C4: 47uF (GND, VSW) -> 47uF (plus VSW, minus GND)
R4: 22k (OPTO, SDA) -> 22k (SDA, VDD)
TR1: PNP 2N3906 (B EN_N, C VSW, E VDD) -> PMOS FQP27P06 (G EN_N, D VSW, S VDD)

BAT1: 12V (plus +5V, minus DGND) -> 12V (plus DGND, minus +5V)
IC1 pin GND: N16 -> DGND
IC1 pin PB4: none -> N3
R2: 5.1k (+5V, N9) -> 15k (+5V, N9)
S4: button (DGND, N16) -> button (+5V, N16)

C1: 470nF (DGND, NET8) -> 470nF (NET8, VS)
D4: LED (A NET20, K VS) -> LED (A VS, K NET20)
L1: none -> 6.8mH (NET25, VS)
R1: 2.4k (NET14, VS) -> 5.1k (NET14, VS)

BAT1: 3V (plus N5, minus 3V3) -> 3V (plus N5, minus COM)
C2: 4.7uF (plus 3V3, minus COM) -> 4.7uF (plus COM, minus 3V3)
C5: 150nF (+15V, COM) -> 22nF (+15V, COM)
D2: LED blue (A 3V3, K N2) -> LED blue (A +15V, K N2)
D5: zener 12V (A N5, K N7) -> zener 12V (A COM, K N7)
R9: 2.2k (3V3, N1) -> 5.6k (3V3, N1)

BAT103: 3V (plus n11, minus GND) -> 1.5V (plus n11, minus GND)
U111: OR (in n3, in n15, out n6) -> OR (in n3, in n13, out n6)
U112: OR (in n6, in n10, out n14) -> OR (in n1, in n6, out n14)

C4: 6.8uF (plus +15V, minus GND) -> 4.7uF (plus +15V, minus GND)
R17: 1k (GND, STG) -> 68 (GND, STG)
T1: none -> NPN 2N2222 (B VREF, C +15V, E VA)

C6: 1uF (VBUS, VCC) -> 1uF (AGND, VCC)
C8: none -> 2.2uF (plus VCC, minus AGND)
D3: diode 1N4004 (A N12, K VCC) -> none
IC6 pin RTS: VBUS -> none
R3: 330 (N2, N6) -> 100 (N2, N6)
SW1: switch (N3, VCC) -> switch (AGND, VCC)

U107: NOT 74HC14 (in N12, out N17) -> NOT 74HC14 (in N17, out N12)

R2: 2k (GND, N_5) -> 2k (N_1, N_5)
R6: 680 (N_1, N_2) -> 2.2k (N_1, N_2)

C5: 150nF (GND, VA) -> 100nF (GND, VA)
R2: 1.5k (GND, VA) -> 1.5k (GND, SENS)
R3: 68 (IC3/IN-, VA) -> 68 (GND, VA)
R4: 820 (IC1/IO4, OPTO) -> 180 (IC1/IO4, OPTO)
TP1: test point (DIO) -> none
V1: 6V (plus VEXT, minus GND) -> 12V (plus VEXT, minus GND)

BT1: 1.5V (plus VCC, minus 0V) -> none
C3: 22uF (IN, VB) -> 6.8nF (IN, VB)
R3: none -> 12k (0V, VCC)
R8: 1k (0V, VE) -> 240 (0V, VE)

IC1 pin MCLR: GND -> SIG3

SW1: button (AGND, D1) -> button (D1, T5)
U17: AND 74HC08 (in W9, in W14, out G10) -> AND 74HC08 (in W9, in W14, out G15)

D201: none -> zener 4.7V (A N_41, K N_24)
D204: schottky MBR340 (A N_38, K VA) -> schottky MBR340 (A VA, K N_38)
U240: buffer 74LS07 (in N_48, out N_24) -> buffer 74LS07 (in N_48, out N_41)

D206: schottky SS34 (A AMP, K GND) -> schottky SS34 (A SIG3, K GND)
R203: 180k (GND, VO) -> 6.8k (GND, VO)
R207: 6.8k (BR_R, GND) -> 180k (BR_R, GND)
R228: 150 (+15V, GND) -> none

What you have to do »
The entries above are to be output exactly as they appear.

Response below »
C4: 47uF (GND, VSW) -> 47uF (plus VSW, minus GND)
R4: 22k (OPTO, SDA) -> 22k (SDA, VDD)
TR1: PNP 2N3906 (B EN_N, C VSW, E VDD) -> PMOS FQP27P06 (G EN_N, D VSW, S VDD)

BAT1: 12V (plus +5V, minus DGND) -> 12V (plus DGND, minus +5V)
IC1 pin GND: N16 -> DGND
IC1 pin PB4: none -> N3
R2: 5.1k (+5V, N9) -> 15k (+5V, N9)
S4: button (DGND, N16) -> button (+5V, N16)

C1: 470nF (DGND, NET8) -> 470nF (NET8, VS)
D4: LED (A NET20, K VS) -> LED (A VS, K NET20)
L1: none -> 6.8mH (NET25, VS)
R1: 2.4k (NET14, VS) -> 5.1k (NET14, VS)

BAT1: 3V (plus N5, minus 3V3) -> 3V (plus N5, minus COM)
C2: 4.7uF (plus 3V3, minus COM) -> 4.7uF (plus COM, minus 3V3)
C5: 150nF (+15V, COM) -> 22nF (+15V, COM)
D2: LED blue (A 3V3, K N2) -> LED blue (A +15V, K N2)
D5: zener 12V (A N5, K N7) -> zener 12V (A COM, K N7)
R9: 2.2k (3V3, N1) -> 5.6k (3V3, N1)

BAT103: 3V (plus n11, minus GND) -> 1.5V (plus n11, minus GND)
U111: OR (in n3, in n15, out n6) -> OR (in n3, in n13, out n6)
U112: OR (in n6, in n10, out n14) -> OR (in n1, in n6, out n14)

C4: 6.8uF (plus +15V, minus GND) -> 4.7uF (plus +15V, minus GND)
R17: 1k (GND, STG) -> 68 (GND, STG)
T1: none -> NPN 2N2222 (B VREF, C +15V, E VA)

C6: 1uF (VBUS, VCC) -> 1uF (AGND, VCC)
C8: none -> 2.2uF (plus VCC, minus AGND)
D3: diode 1N4004 (A N12, K VCC) -> none
IC6 pin RTS: VBUS -> none
R3: 330 (N2, N6) -> 100 (N2, N6)
SW1: switch (N3, VCC) -> switch (AGND, VCC)

U107: NOT 74HC14 (in N12, out N17) -> NOT 74HC14 (in N17, out N12)

R2: 2k (GND, N_5) -> 2k (N_1, N_5)
R6: 680 (N_1, N_2) -> 2.2k (N_1, N_2)

C5: 150nF (GND, VA) -> 100nF (GND, VA)
R2: 1.5k (GND, VA) -> 1.5k (GND, SENS)
R3: 68 (IC3/IN-, VA) -> 68 (GND, VA)
R4: 820 (IC1/IO4, OPTO) -> 180 (IC1/IO4, OPTO)
TP1: test point (DIO) -> none
V1: 6V (plus VEXT, minus GND) -> 12V (plus VEXT, minus GND)

BT1: 1.5V (plus VCC, minus 0V) -> none
C3: 22uF (IN, VB) -> 6.8nF (IN, VB)
R3: none -> 12k (0V, VCC)
R8: 1k (0V, VE) -> 240 (0V, VE)

IC1 pin MCLR: GND -> SIG3

SW1: button (AGND, D1) -> button (D1, T5)
U17: AND 74HC08 (in W9, in W14, out G10) -> AND 74HC08 (in W9, in W14, out G15)

D201: none -> zener 4.7V (A N_41, K N_24)
D204: schottky MBR340 (A N_38, K VA) -> schottky MBR340 (A VA, K N_38)
U240: buffer 74LS07 (in N_48, out N_24) -> buffer 74LS07 (in N_48, out N_41)

D206: schottky SS34 (A AMP, K GND) -> schottky SS34 (A SIG3, K GND)
R203: 180k (GND, VO) -> 6.8k (GND, VO)
R207: 6.8k (BR_R, GND) -> 180k (BR_R, GND)
R228: 150 (+15V, GND) -> none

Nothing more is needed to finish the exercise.